* **PROMPT**: Among the records that follow, find each line holding the word "bottle" and copy it.

Before-and-after object listings
_ _ _ _
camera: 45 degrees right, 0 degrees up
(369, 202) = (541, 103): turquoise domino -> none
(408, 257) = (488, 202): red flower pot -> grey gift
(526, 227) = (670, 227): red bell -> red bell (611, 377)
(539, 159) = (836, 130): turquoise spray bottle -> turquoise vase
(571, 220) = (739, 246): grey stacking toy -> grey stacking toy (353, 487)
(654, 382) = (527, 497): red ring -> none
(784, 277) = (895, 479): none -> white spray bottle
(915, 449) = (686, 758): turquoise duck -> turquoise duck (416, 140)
_ _ _ _
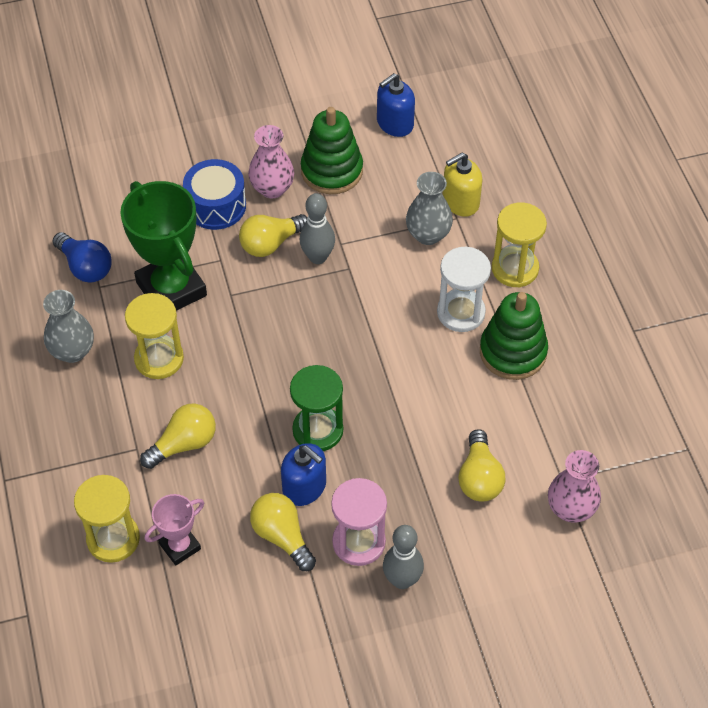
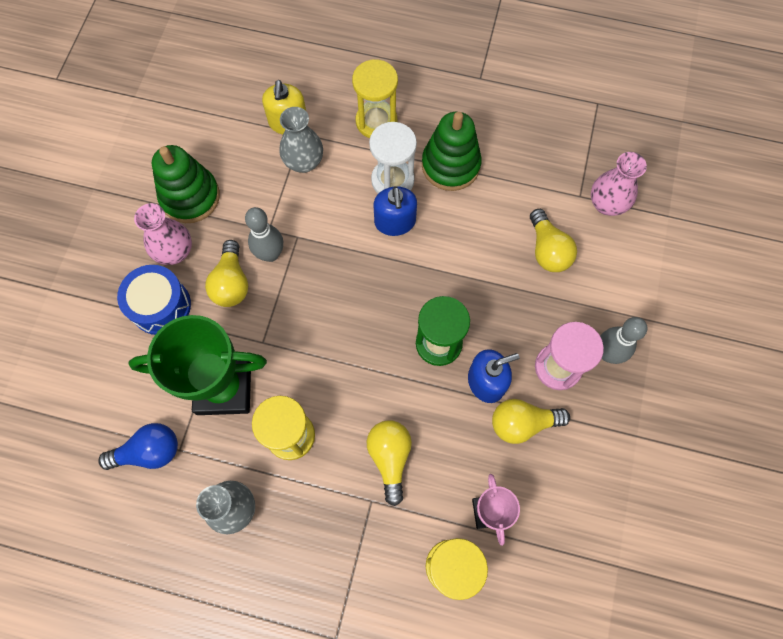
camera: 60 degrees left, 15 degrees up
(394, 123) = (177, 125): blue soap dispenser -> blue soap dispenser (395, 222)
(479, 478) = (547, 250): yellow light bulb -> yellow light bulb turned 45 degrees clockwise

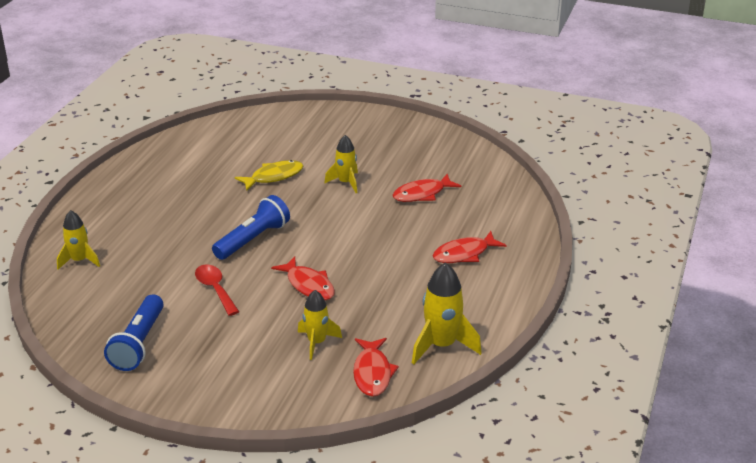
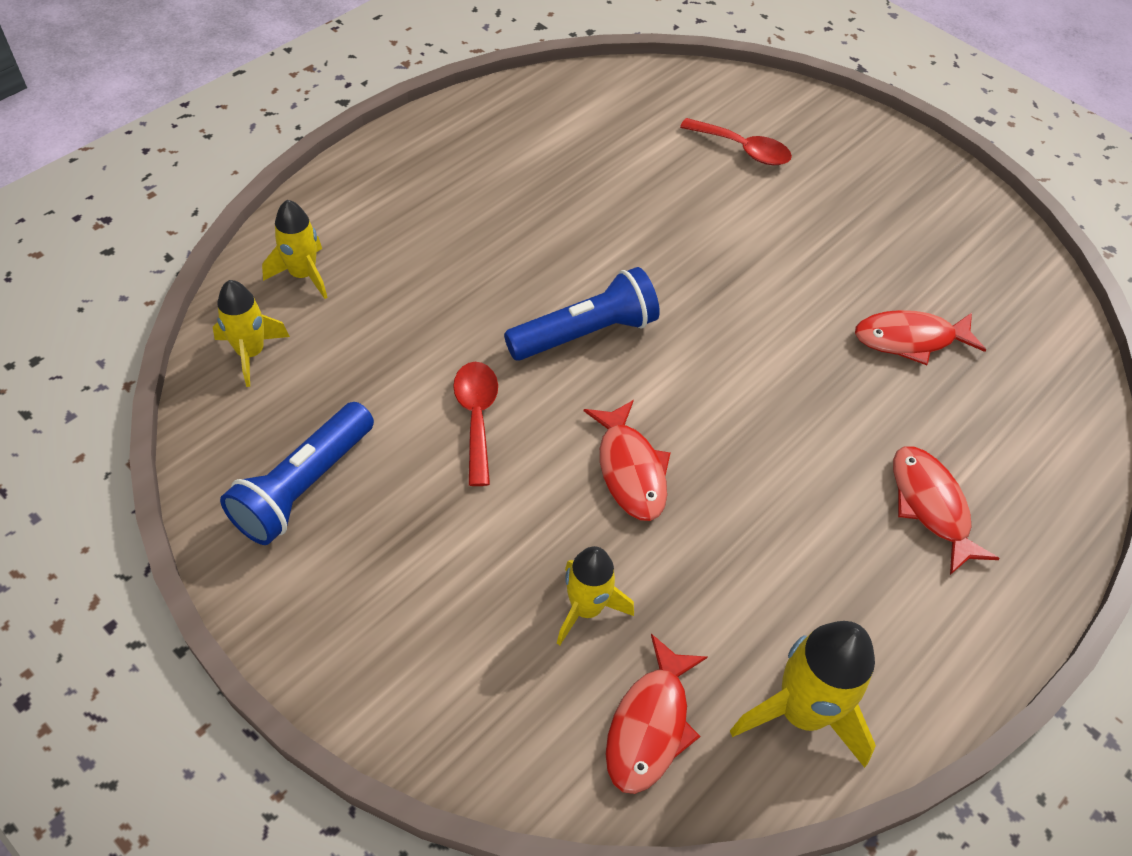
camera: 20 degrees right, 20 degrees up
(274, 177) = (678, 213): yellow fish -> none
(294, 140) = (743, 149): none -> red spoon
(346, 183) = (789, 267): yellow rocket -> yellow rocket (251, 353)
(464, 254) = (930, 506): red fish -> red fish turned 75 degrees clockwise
_ _ _ _
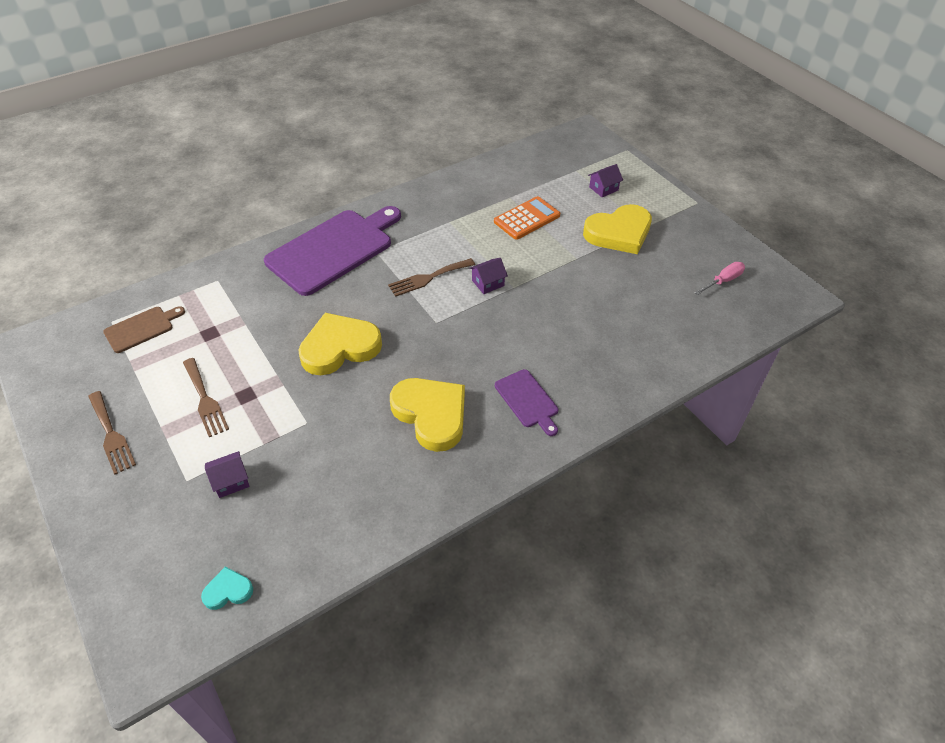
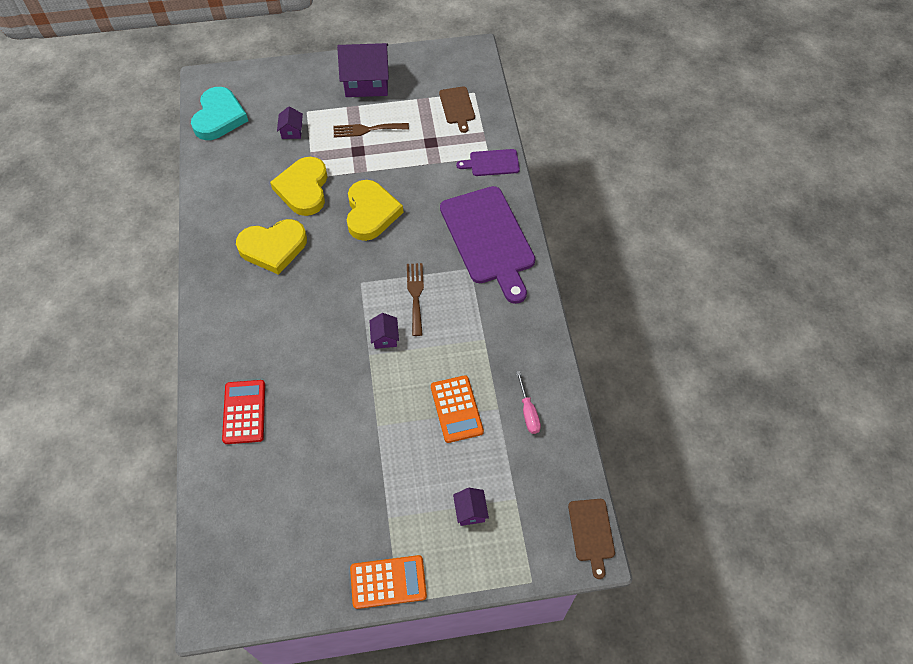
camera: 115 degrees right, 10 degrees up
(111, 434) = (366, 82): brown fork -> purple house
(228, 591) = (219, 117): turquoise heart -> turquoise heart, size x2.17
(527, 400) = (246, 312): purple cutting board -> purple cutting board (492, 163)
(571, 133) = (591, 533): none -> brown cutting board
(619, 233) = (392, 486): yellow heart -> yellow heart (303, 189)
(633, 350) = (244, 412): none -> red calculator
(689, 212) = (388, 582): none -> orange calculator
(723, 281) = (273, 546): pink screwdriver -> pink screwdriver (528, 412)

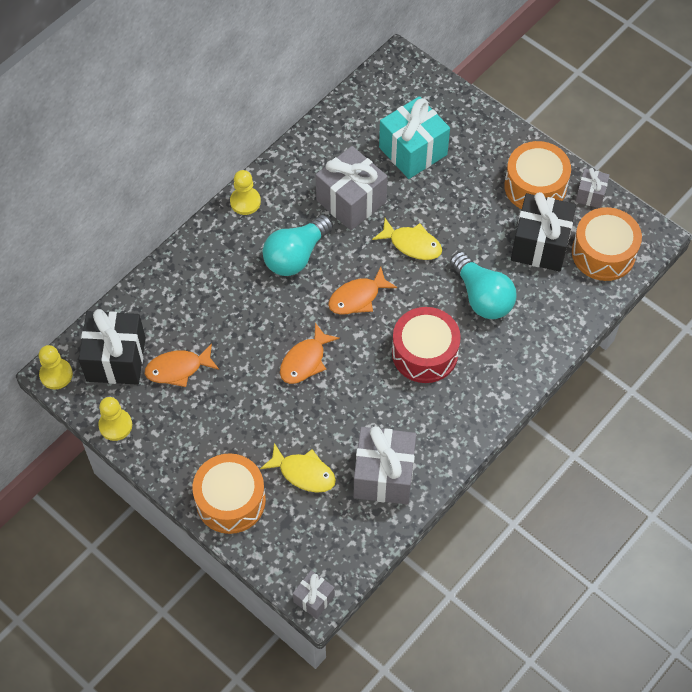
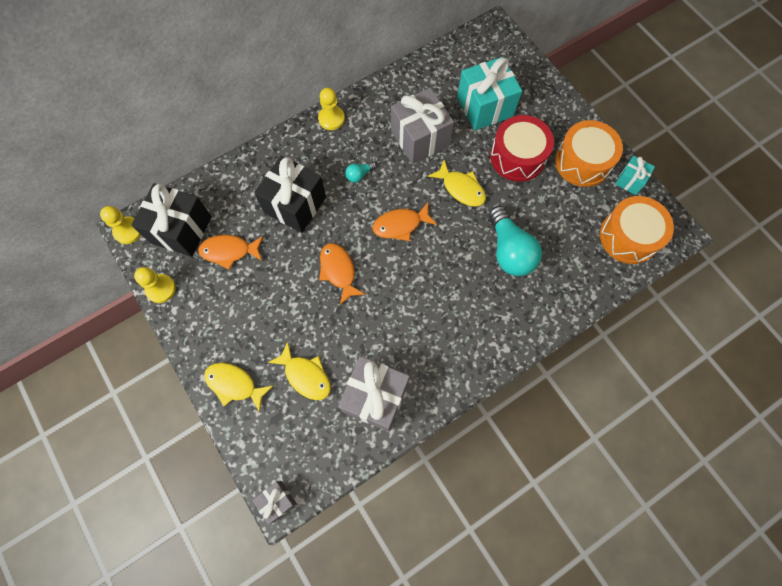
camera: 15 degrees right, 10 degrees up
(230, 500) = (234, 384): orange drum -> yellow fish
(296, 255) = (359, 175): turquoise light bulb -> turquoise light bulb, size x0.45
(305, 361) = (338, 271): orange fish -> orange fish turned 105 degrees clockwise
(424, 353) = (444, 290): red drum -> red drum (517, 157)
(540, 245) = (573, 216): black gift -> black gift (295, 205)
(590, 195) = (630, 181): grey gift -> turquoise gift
_ _ _ _
* **SOLVED EXERCISE**:
(539, 159) = (836, 130): turquoise spray bottle -> turquoise vase
(784, 277) = (895, 479): none -> white spray bottle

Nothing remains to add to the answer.